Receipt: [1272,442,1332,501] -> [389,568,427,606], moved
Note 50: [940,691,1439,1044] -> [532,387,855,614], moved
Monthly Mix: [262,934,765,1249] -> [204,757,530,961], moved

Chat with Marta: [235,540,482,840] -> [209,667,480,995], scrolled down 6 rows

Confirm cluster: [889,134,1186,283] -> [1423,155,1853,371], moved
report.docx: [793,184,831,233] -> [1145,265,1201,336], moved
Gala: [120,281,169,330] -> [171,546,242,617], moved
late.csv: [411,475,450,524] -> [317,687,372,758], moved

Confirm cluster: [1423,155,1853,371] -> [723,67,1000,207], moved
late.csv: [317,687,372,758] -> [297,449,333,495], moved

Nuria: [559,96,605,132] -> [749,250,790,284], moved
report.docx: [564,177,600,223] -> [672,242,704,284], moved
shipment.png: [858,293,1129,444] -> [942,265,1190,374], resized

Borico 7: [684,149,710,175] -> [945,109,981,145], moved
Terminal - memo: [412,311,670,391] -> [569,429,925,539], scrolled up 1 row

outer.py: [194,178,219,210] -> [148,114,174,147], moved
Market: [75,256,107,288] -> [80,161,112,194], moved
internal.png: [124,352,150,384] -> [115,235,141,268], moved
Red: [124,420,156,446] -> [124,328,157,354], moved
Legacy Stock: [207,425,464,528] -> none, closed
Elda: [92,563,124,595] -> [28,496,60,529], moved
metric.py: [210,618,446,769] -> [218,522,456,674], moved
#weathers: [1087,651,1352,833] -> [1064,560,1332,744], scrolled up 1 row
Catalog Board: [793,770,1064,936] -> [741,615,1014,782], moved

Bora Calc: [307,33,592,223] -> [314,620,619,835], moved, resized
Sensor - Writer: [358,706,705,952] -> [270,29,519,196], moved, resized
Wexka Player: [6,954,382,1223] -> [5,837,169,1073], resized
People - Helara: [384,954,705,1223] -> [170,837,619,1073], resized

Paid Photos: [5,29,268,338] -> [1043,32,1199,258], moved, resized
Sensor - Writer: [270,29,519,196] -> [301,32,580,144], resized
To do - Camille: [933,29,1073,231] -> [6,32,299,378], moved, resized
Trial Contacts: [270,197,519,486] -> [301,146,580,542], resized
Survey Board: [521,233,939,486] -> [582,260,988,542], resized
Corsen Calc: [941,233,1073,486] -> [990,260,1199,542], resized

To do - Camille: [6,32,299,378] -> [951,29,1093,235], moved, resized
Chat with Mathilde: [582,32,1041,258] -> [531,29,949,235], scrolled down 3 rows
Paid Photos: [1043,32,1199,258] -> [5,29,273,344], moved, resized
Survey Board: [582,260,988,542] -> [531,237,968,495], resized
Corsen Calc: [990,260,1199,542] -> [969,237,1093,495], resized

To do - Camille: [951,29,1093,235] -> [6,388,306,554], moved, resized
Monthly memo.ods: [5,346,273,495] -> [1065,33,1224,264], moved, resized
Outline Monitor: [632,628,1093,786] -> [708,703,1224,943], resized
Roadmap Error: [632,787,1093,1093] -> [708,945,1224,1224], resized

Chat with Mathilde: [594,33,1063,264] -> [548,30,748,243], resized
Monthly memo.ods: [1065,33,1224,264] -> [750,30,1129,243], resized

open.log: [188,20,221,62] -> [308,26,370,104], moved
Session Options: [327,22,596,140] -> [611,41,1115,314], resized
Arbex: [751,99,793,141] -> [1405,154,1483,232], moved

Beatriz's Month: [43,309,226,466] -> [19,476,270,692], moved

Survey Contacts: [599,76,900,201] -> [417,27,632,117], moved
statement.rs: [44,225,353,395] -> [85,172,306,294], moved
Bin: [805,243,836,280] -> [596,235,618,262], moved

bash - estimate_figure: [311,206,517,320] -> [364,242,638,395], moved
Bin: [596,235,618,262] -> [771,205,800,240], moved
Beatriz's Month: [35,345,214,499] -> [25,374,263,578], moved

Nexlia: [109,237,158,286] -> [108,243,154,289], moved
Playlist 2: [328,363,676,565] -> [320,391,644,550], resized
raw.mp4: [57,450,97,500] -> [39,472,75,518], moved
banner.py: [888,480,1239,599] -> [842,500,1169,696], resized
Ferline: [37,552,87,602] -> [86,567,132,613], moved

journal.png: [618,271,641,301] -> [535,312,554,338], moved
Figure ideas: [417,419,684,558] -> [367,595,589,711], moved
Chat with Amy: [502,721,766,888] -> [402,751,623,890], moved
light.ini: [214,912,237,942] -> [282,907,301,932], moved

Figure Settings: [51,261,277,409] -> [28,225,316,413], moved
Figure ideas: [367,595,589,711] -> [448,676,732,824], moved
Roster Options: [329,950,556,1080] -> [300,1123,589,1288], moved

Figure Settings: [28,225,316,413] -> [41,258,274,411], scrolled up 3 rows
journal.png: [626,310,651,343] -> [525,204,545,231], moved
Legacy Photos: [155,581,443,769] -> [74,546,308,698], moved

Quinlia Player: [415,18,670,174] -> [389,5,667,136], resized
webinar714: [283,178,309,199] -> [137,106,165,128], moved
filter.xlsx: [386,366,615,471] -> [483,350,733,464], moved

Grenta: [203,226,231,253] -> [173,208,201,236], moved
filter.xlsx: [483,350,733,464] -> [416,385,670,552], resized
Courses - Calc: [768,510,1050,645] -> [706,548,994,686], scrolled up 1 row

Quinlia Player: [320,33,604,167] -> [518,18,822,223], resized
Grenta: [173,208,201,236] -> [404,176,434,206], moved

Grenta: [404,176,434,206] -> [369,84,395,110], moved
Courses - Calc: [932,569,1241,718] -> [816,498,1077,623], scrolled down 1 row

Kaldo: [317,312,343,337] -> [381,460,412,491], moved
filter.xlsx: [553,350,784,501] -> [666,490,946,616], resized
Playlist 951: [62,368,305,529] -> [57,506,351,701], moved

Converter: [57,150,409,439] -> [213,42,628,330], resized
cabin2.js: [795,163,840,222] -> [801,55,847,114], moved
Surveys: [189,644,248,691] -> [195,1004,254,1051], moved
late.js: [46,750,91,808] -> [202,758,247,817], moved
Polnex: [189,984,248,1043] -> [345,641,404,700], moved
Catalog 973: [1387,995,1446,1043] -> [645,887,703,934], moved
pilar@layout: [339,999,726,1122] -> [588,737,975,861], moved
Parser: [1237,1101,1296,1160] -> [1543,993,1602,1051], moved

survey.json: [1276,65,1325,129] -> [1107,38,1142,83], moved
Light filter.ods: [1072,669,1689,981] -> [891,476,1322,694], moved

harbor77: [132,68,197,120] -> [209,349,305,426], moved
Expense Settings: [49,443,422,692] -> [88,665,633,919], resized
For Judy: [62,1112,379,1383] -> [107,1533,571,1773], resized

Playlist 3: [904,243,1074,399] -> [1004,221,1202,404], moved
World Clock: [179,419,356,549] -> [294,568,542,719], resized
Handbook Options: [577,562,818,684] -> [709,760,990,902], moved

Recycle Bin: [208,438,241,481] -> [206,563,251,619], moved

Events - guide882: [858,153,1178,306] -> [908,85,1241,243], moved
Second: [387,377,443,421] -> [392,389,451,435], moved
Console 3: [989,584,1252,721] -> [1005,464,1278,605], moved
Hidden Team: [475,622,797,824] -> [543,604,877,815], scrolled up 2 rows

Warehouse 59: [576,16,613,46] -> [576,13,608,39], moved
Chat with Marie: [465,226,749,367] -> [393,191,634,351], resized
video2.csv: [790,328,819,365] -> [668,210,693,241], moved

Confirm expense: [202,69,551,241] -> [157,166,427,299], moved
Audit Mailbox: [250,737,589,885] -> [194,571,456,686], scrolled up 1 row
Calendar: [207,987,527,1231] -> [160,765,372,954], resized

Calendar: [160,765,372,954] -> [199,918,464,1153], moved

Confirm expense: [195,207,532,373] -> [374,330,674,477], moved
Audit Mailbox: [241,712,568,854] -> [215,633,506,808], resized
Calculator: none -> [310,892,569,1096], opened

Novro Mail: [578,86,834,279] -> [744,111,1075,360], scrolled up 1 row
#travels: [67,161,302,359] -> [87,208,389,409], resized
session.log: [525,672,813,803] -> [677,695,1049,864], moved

Work required »
With the line that has "Figure ideas: [417,419,684,558]" as the first and the line that has "Quinlia Player: [320,33,604,167]" as the last, repeat exactly that run of lines above and no more.

Expected answer »
Figure ideas: [417,419,684,558] -> [367,595,589,711], moved
Chat with Amy: [502,721,766,888] -> [402,751,623,890], moved
light.ini: [214,912,237,942] -> [282,907,301,932], moved

Figure Settings: [51,261,277,409] -> [28,225,316,413], moved
Figure ideas: [367,595,589,711] -> [448,676,732,824], moved
Roster Options: [329,950,556,1080] -> [300,1123,589,1288], moved

Figure Settings: [28,225,316,413] -> [41,258,274,411], scrolled up 3 rows
journal.png: [626,310,651,343] -> [525,204,545,231], moved
Legacy Photos: [155,581,443,769] -> [74,546,308,698], moved

Quinlia Player: [415,18,670,174] -> [389,5,667,136], resized
webinar714: [283,178,309,199] -> [137,106,165,128], moved
filter.xlsx: [386,366,615,471] -> [483,350,733,464], moved

Grenta: [203,226,231,253] -> [173,208,201,236], moved
filter.xlsx: [483,350,733,464] -> [416,385,670,552], resized
Courses - Calc: [768,510,1050,645] -> [706,548,994,686], scrolled up 1 row

Quinlia Player: [320,33,604,167] -> [518,18,822,223], resized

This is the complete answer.